(Beginning of THE INPUT)

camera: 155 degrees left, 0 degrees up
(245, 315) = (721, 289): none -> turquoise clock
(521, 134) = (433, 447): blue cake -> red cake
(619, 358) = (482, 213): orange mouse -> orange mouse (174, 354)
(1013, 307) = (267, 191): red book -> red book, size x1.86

(End of THE INPUT)
(Beginning of THE INPUT)

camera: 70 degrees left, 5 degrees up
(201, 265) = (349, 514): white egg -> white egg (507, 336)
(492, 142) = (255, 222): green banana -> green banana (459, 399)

(End of THE INPUT)

- **INSTRUCTIONS TO FOLLOW**
Find the line with "camera: 155 degrees left, 0 degrees up" in the entries above. Retype it and each line after it, exactly, through the line with "(1013, 307) = (267, 191): red", and stop there.

- **THE COMPLETED TASK**
camera: 155 degrees left, 0 degrees up
(245, 315) = (721, 289): none -> turquoise clock
(521, 134) = (433, 447): blue cake -> red cake
(619, 358) = (482, 213): orange mouse -> orange mouse (174, 354)
(1013, 307) = (267, 191): red book -> red book, size x1.86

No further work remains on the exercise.